#### Exercise objective:
Below are some entries. Reproduce them word for word.

#### Dataset:
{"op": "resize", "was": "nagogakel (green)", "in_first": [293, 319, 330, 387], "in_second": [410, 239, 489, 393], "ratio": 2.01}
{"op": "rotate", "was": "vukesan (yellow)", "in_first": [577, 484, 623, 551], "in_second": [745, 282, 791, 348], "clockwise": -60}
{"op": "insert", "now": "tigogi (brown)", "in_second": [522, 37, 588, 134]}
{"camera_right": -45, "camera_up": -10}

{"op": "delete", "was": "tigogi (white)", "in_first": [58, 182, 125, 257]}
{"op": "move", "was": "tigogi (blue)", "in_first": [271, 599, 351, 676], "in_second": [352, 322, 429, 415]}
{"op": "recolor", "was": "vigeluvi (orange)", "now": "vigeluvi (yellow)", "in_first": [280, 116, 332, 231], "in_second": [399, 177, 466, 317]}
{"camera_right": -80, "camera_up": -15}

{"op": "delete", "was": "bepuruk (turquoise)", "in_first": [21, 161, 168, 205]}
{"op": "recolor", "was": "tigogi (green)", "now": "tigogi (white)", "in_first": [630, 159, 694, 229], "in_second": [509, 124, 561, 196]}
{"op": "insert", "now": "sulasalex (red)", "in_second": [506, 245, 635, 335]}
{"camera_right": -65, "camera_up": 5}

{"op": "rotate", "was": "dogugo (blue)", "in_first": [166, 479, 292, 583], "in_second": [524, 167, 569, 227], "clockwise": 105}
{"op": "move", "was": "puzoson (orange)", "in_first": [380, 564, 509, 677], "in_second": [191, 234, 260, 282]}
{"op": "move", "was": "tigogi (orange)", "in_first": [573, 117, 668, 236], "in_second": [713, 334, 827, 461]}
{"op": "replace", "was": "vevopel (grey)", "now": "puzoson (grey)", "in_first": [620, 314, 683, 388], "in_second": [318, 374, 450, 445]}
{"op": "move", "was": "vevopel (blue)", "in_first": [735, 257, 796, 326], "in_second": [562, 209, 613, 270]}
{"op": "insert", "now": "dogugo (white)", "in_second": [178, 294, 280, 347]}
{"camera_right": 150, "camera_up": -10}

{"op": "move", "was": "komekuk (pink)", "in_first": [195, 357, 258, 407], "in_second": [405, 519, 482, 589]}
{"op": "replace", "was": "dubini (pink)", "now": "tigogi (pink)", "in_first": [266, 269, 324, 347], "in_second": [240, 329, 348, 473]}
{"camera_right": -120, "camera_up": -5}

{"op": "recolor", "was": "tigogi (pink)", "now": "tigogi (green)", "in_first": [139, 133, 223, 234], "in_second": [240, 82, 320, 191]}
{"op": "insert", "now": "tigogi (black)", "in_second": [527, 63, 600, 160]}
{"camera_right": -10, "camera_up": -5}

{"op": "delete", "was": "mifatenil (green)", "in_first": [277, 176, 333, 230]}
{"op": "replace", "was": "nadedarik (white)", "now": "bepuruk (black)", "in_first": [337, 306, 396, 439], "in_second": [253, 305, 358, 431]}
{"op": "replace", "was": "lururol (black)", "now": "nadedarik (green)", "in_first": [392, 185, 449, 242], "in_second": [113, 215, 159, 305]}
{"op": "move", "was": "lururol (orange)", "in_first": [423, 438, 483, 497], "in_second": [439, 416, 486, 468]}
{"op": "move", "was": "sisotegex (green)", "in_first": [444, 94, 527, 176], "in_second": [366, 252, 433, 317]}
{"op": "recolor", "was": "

#### Problem solution:
{"op": "resize", "was": "nagogakel (green)", "in_first": [293, 319, 330, 387], "in_second": [410, 239, 489, 393], "ratio": 2.01}
{"op": "rotate", "was": "vukesan (yellow)", "in_first": [577, 484, 623, 551], "in_second": [745, 282, 791, 348], "clockwise": -60}
{"op": "insert", "now": "tigogi (brown)", "in_second": [522, 37, 588, 134]}
{"camera_right": -45, "camera_up": -10}

{"op": "delete", "was": "tigogi (white)", "in_first": [58, 182, 125, 257]}
{"op": "move", "was": "tigogi (blue)", "in_first": [271, 599, 351, 676], "in_second": [352, 322, 429, 415]}
{"op": "recolor", "was": "vigeluvi (orange)", "now": "vigeluvi (yellow)", "in_first": [280, 116, 332, 231], "in_second": [399, 177, 466, 317]}
{"camera_right": -80, "camera_up": -15}

{"op": "delete", "was": "bepuruk (turquoise)", "in_first": [21, 161, 168, 205]}
{"op": "recolor", "was": "tigogi (green)", "now": "tigogi (white)", "in_first": [630, 159, 694, 229], "in_second": [509, 124, 561, 196]}
{"op": "insert", "now": "sulasalex (red)", "in_second": [506, 245, 635, 335]}
{"camera_right": -65, "camera_up": 5}

{"op": "rotate", "was": "dogugo (blue)", "in_first": [166, 479, 292, 583], "in_second": [524, 167, 569, 227], "clockwise": 105}
{"op": "move", "was": "puzoson (orange)", "in_first": [380, 564, 509, 677], "in_second": [191, 234, 260, 282]}
{"op": "move", "was": "tigogi (orange)", "in_first": [573, 117, 668, 236], "in_second": [713, 334, 827, 461]}
{"op": "replace", "was": "vevopel (grey)", "now": "puzoson (grey)", "in_first": [620, 314, 683, 388], "in_second": [318, 374, 450, 445]}
{"op": "move", "was": "vevopel (blue)", "in_first": [735, 257, 796, 326], "in_second": [562, 209, 613, 270]}
{"op": "insert", "now": "dogugo (white)", "in_second": [178, 294, 280, 347]}
{"camera_right": 150, "camera_up": -10}

{"op": "move", "was": "komekuk (pink)", "in_first": [195, 357, 258, 407], "in_second": [405, 519, 482, 589]}
{"op": "replace", "was": "dubini (pink)", "now": "tigogi (pink)", "in_first": [266, 269, 324, 347], "in_second": [240, 329, 348, 473]}
{"camera_right": -120, "camera_up": -5}

{"op": "recolor", "was": "tigogi (pink)", "now": "tigogi (green)", "in_first": [139, 133, 223, 234], "in_second": [240, 82, 320, 191]}
{"op": "insert", "now": "tigogi (black)", "in_second": [527, 63, 600, 160]}
{"camera_right": -10, "camera_up": -5}

{"op": "delete", "was": "mifatenil (green)", "in_first": [277, 176, 333, 230]}
{"op": "replace", "was": "nadedarik (white)", "now": "bepuruk (black)", "in_first": [337, 306, 396, 439], "in_second": [253, 305, 358, 431]}
{"op": "replace", "was": "lururol (black)", "now": "nadedarik (green)", "in_first": [392, 185, 449, 242], "in_second": [113, 215, 159, 305]}
{"op": "move", "was": "lururol (orange)", "in_first": [423, 438, 483, 497], "in_second": [439, 416, 486, 468]}
{"op": "move", "was": "sisotegex (green)", "in_first": [444, 94, 527, 176], "in_second": [366, 252, 433, 317]}
{"op": "recolor", "was": "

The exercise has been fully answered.